TO DO
Would you please transcribe, exactly as written, the lines of the entries below starting at the one that holds "TFT1 pin DC: B14 -> B1" and ending at the one that holds "ENC2 pin DT: GP3 -> GP10", both included?

╭─ EXERCISE MATERIAL

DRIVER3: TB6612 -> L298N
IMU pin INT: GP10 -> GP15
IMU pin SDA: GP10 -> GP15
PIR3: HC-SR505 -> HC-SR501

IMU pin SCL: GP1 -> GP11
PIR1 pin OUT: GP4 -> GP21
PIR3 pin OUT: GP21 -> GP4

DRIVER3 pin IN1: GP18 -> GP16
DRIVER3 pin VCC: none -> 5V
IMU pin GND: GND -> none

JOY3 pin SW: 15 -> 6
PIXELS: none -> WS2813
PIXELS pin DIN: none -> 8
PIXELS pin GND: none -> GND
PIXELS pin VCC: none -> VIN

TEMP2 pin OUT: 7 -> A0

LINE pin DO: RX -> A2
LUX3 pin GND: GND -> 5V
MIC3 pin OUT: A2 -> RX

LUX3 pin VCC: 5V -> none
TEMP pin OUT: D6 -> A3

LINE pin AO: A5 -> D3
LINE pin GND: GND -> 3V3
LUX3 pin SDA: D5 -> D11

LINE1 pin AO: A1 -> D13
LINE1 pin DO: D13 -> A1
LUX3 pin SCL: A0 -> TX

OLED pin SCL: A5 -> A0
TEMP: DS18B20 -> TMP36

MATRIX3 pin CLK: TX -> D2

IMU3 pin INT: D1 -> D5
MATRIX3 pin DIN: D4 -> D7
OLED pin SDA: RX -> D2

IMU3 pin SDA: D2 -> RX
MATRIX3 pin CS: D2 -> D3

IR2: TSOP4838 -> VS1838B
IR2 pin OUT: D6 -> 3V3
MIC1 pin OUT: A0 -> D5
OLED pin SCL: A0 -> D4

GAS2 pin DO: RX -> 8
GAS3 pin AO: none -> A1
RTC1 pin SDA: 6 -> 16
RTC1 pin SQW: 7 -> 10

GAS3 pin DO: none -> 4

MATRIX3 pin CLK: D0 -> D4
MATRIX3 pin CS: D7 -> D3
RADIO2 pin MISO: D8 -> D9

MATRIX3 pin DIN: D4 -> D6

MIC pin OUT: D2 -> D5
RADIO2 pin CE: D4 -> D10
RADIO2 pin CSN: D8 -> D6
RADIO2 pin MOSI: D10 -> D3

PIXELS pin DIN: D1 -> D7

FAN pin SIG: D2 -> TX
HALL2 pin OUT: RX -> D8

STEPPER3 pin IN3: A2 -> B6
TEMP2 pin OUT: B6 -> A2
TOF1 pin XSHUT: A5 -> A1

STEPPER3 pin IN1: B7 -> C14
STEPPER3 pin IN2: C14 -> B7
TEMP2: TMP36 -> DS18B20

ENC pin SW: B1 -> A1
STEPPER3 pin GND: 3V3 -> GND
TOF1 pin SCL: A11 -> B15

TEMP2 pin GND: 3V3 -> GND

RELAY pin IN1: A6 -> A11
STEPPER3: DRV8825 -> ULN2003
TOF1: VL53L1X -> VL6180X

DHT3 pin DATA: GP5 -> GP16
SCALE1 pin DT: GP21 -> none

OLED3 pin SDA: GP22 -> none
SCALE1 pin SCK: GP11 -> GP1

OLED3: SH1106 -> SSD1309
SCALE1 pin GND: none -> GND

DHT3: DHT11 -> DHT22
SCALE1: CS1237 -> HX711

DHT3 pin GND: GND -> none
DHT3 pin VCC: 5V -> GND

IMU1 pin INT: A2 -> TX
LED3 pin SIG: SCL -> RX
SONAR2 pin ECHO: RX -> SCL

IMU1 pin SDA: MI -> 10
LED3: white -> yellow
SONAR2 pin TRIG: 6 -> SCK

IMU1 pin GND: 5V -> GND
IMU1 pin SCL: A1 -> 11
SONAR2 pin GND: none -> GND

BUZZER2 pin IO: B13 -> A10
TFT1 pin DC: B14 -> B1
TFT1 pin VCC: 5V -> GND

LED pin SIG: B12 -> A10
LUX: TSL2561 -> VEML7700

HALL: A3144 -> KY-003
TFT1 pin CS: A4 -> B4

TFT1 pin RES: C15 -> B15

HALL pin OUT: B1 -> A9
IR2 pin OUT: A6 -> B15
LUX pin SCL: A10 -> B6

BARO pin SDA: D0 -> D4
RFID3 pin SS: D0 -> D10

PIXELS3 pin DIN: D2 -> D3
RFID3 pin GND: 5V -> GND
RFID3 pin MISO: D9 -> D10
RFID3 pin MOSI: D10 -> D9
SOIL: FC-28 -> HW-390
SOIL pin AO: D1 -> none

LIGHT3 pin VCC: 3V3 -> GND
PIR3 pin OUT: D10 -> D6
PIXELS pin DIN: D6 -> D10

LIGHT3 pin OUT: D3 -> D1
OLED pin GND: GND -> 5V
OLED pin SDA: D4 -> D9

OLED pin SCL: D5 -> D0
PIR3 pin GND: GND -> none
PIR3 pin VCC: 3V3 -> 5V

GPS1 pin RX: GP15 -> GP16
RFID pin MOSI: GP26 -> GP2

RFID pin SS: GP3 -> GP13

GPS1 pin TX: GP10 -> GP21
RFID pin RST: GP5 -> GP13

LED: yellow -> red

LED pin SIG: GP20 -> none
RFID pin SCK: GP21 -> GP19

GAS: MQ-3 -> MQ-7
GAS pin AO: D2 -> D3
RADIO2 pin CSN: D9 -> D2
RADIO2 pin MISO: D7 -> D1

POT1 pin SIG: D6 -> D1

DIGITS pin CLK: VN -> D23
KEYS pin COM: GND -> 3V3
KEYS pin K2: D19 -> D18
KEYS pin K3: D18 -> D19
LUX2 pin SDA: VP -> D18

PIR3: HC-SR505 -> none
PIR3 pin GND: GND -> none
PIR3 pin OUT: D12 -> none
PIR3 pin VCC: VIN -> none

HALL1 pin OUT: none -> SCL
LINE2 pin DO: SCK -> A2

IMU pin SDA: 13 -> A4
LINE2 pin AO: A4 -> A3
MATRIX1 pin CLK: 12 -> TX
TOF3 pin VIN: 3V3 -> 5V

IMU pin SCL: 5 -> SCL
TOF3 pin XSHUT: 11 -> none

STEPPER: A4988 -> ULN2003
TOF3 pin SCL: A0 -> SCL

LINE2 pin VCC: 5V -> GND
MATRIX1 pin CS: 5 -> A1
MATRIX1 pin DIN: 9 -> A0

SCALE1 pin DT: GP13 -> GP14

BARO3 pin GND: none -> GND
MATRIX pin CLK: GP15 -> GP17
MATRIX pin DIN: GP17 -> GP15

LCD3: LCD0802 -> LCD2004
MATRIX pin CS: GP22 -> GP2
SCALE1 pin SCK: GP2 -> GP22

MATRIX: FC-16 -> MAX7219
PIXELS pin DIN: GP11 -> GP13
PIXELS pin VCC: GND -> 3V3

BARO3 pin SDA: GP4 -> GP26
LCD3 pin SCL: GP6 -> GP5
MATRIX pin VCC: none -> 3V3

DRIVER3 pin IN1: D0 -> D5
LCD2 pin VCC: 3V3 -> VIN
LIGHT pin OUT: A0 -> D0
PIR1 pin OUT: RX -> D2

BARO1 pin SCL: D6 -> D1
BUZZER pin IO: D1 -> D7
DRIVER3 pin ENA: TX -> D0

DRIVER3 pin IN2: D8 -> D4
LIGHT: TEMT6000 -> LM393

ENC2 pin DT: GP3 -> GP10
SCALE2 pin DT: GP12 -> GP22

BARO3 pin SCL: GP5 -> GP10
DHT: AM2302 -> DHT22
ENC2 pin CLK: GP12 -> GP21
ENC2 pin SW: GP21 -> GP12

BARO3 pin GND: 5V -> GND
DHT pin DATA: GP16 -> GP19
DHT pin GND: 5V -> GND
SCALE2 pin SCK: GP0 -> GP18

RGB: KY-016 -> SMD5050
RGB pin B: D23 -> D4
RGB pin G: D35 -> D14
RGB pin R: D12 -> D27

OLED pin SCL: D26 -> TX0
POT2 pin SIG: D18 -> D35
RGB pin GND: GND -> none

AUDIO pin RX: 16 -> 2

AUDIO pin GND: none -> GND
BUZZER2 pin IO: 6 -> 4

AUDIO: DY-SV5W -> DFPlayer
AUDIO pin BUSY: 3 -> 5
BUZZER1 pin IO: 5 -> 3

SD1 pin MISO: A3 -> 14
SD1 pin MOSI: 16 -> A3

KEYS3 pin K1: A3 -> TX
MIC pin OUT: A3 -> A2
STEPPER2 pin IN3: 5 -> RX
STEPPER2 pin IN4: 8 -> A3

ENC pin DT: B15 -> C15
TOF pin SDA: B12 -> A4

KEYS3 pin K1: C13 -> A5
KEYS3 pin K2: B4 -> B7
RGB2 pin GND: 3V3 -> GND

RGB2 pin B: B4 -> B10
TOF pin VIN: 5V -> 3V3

╰─

EXPECTED ANSWER
TFT1 pin DC: B14 -> B1
TFT1 pin VCC: 5V -> GND

LED pin SIG: B12 -> A10
LUX: TSL2561 -> VEML7700

HALL: A3144 -> KY-003
TFT1 pin CS: A4 -> B4

TFT1 pin RES: C15 -> B15

HALL pin OUT: B1 -> A9
IR2 pin OUT: A6 -> B15
LUX pin SCL: A10 -> B6

BARO pin SDA: D0 -> D4
RFID3 pin SS: D0 -> D10

PIXELS3 pin DIN: D2 -> D3
RFID3 pin GND: 5V -> GND
RFID3 pin MISO: D9 -> D10
RFID3 pin MOSI: D10 -> D9
SOIL: FC-28 -> HW-390
SOIL pin AO: D1 -> none

LIGHT3 pin VCC: 3V3 -> GND
PIR3 pin OUT: D10 -> D6
PIXELS pin DIN: D6 -> D10

LIGHT3 pin OUT: D3 -> D1
OLED pin GND: GND -> 5V
OLED pin SDA: D4 -> D9

OLED pin SCL: D5 -> D0
PIR3 pin GND: GND -> none
PIR3 pin VCC: 3V3 -> 5V

GPS1 pin RX: GP15 -> GP16
RFID pin MOSI: GP26 -> GP2

RFID pin SS: GP3 -> GP13

GPS1 pin TX: GP10 -> GP21
RFID pin RST: GP5 -> GP13

LED: yellow -> red

LED pin SIG: GP20 -> none
RFID pin SCK: GP21 -> GP19

GAS: MQ-3 -> MQ-7
GAS pin AO: D2 -> D3
RADIO2 pin CSN: D9 -> D2
RADIO2 pin MISO: D7 -> D1

POT1 pin SIG: D6 -> D1

DIGITS pin CLK: VN -> D23
KEYS pin COM: GND -> 3V3
KEYS pin K2: D19 -> D18
KEYS pin K3: D18 -> D19
LUX2 pin SDA: VP -> D18

PIR3: HC-SR505 -> none
PIR3 pin GND: GND -> none
PIR3 pin OUT: D12 -> none
PIR3 pin VCC: VIN -> none

HALL1 pin OUT: none -> SCL
LINE2 pin DO: SCK -> A2

IMU pin SDA: 13 -> A4
LINE2 pin AO: A4 -> A3
MATRIX1 pin CLK: 12 -> TX
TOF3 pin VIN: 3V3 -> 5V

IMU pin SCL: 5 -> SCL
TOF3 pin XSHUT: 11 -> none

STEPPER: A4988 -> ULN2003
TOF3 pin SCL: A0 -> SCL

LINE2 pin VCC: 5V -> GND
MATRIX1 pin CS: 5 -> A1
MATRIX1 pin DIN: 9 -> A0

SCALE1 pin DT: GP13 -> GP14

BARO3 pin GND: none -> GND
MATRIX pin CLK: GP15 -> GP17
MATRIX pin DIN: GP17 -> GP15

LCD3: LCD0802 -> LCD2004
MATRIX pin CS: GP22 -> GP2
SCALE1 pin SCK: GP2 -> GP22

MATRIX: FC-16 -> MAX7219
PIXELS pin DIN: GP11 -> GP13
PIXELS pin VCC: GND -> 3V3

BARO3 pin SDA: GP4 -> GP26
LCD3 pin SCL: GP6 -> GP5
MATRIX pin VCC: none -> 3V3

DRIVER3 pin IN1: D0 -> D5
LCD2 pin VCC: 3V3 -> VIN
LIGHT pin OUT: A0 -> D0
PIR1 pin OUT: RX -> D2

BARO1 pin SCL: D6 -> D1
BUZZER pin IO: D1 -> D7
DRIVER3 pin ENA: TX -> D0

DRIVER3 pin IN2: D8 -> D4
LIGHT: TEMT6000 -> LM393

ENC2 pin DT: GP3 -> GP10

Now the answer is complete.